Items listed in a dataset
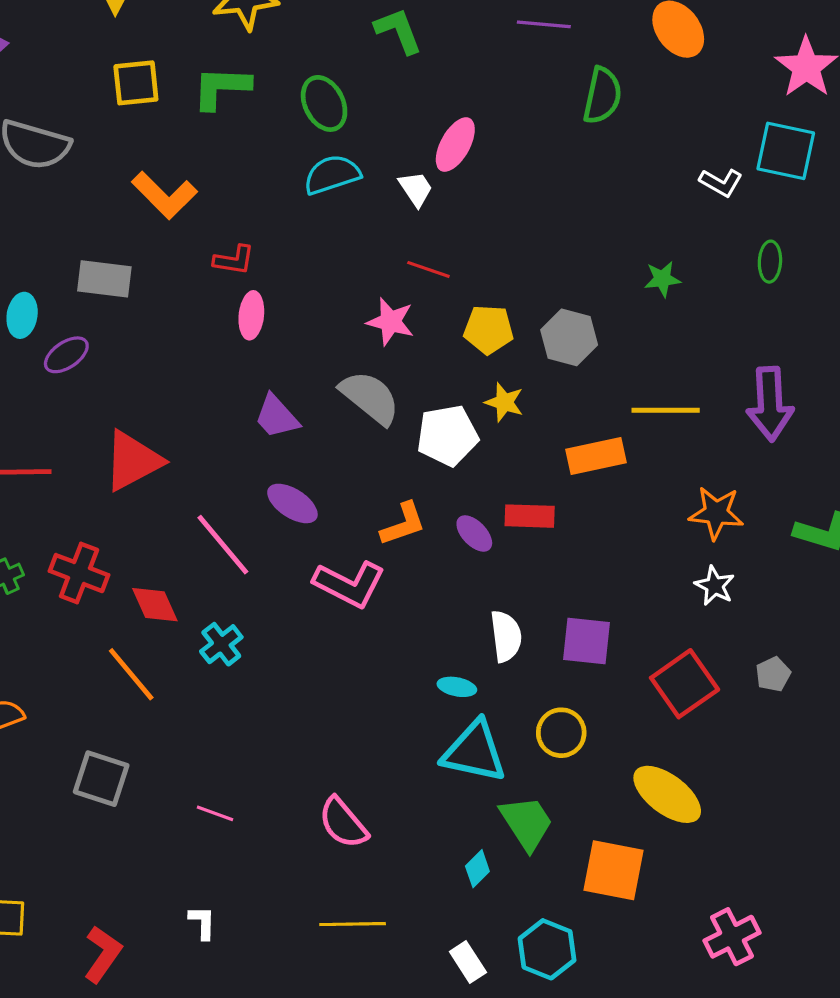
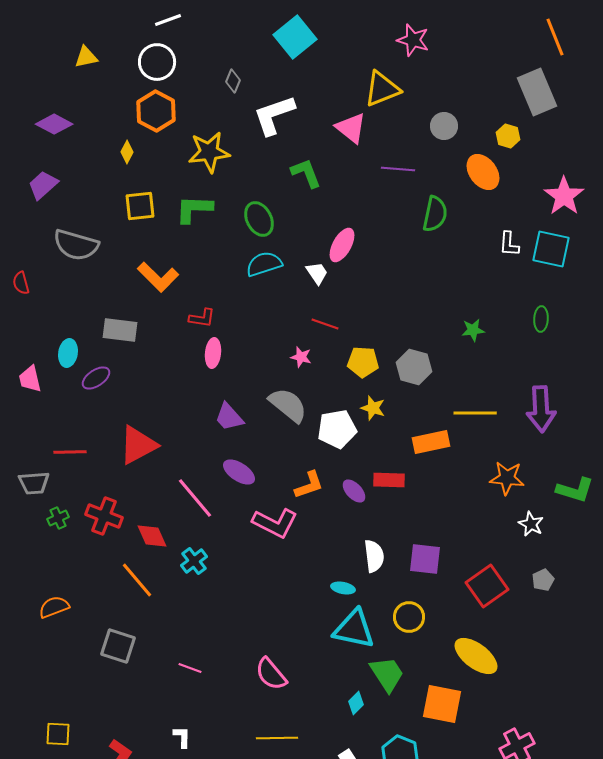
white L-shape: (721, 182) -> (509, 244), moved, turned 64
pink star: (390, 322) -> (301, 357), size x0.7
white star: (715, 586) -> (531, 524), moved

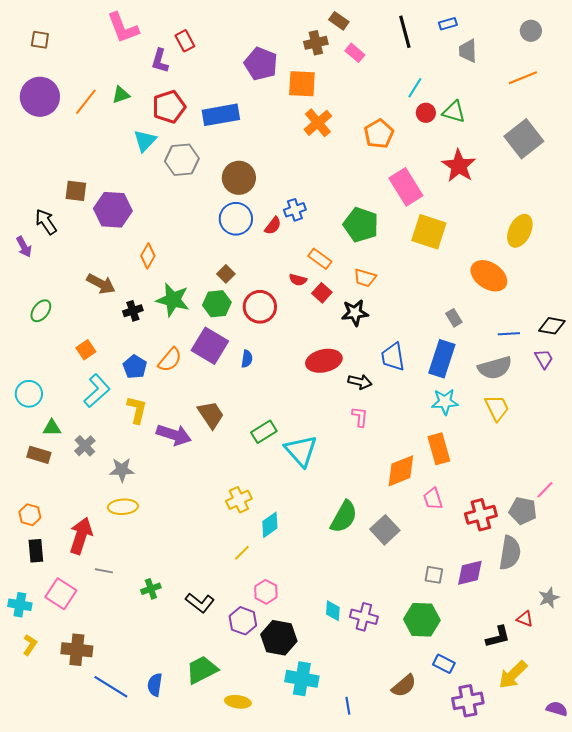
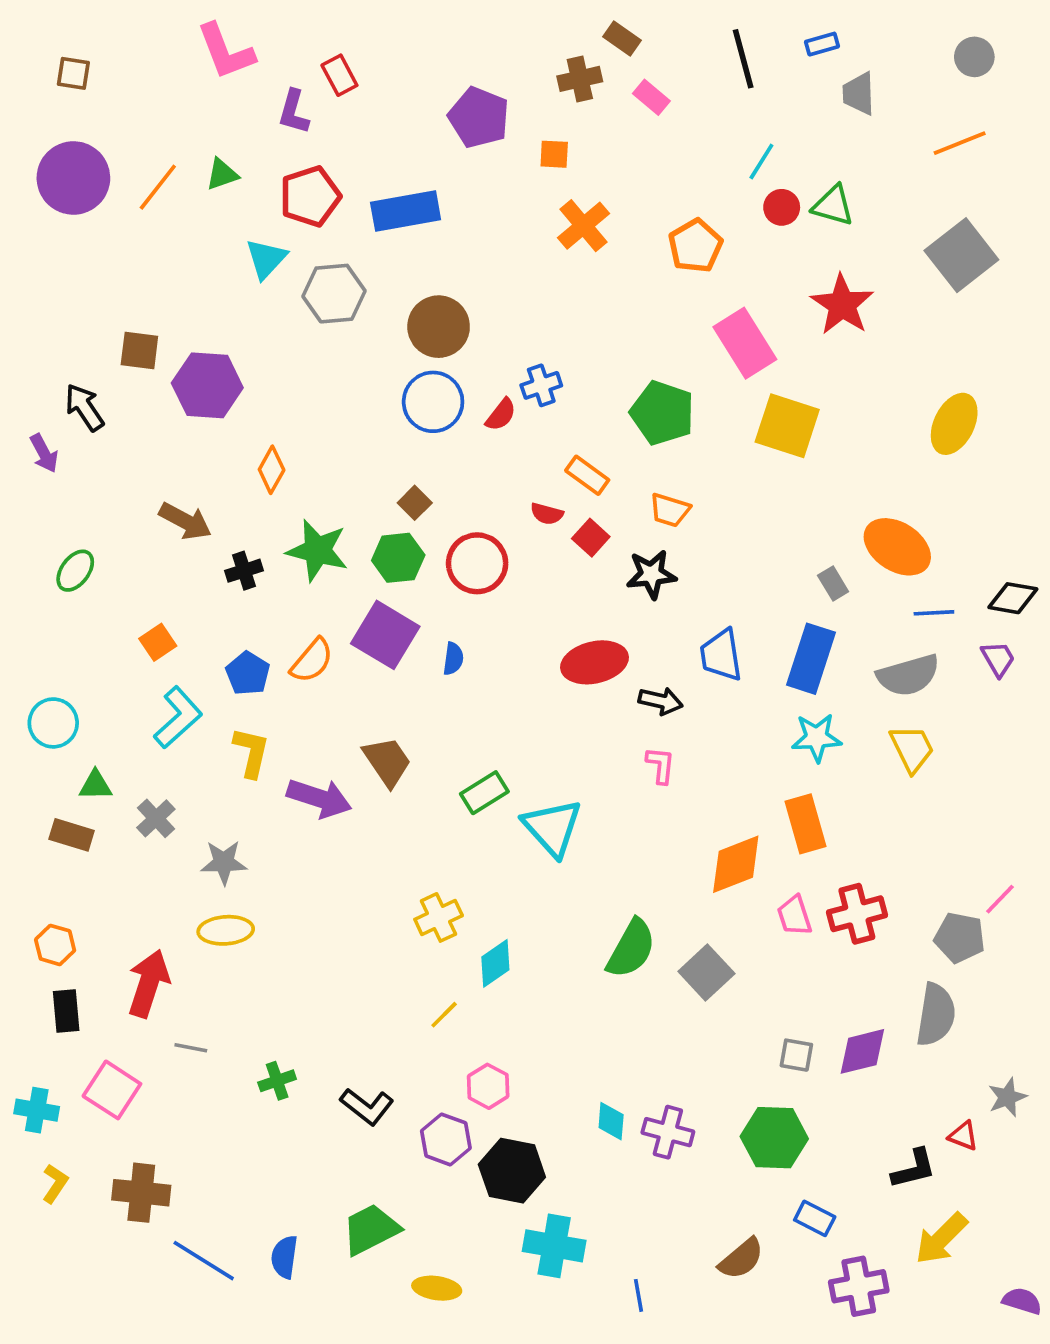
orange square: (302, 84) -> (554, 154), size x0.6
orange ellipse: (489, 276) -> (897, 547), moved
red cross: (481, 515) -> (857, 914), moved

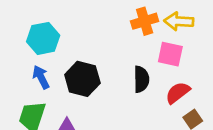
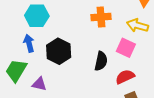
orange cross: (145, 21) -> (101, 17), moved

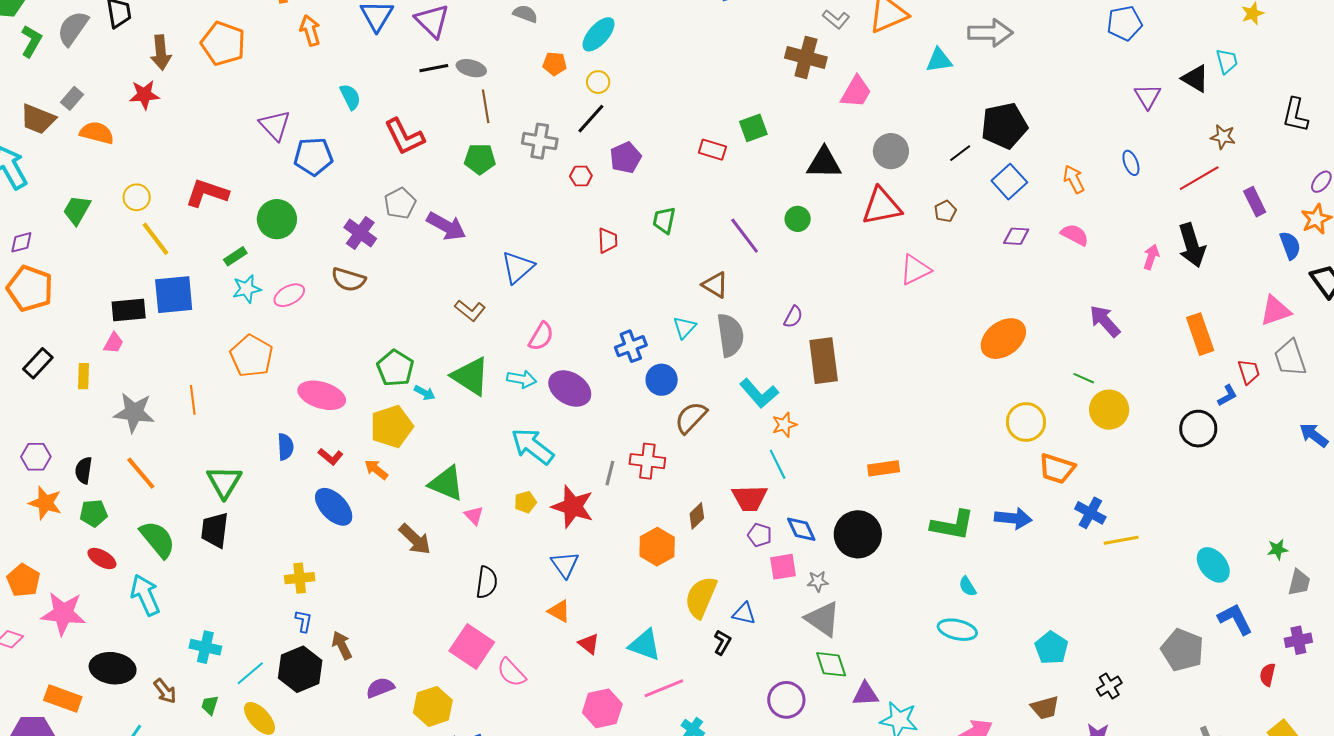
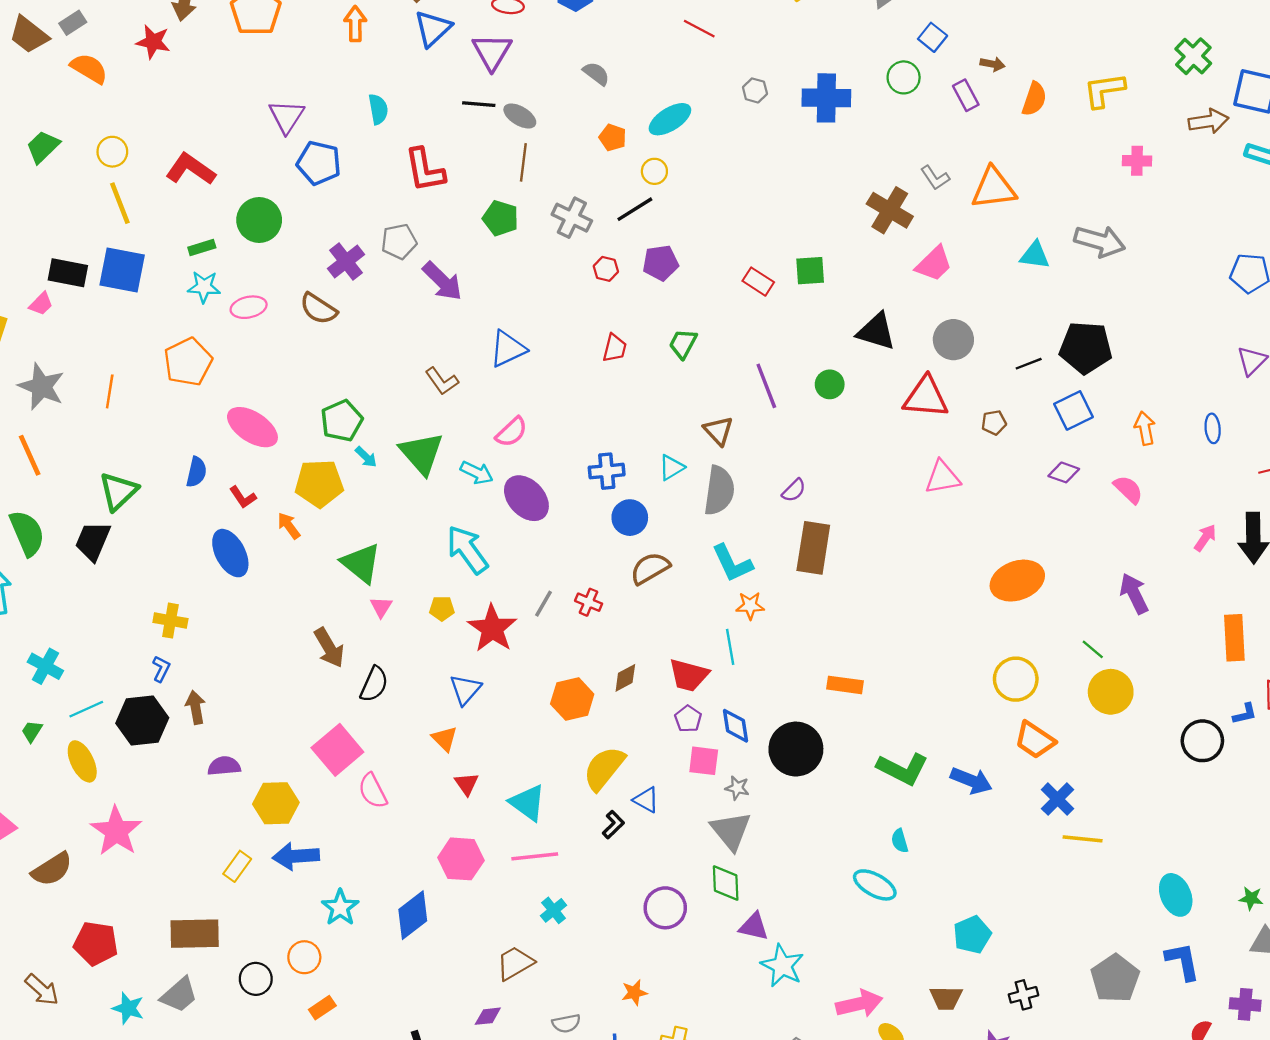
red cross: (647, 461) -> (589, 602), size x0.7
brown arrow: (415, 539) -> (329, 648), moved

Problem details: Starting at the line that contains "orange cross: (145, 21) -> (101, 17), moved", output every line through the end of the data, both ends included, and nothing else; pictures stay out.

Exercise solution:
orange cross: (145, 21) -> (101, 17), moved

red cross: (647, 461) -> (589, 602), size x0.7
brown arrow: (415, 539) -> (329, 648), moved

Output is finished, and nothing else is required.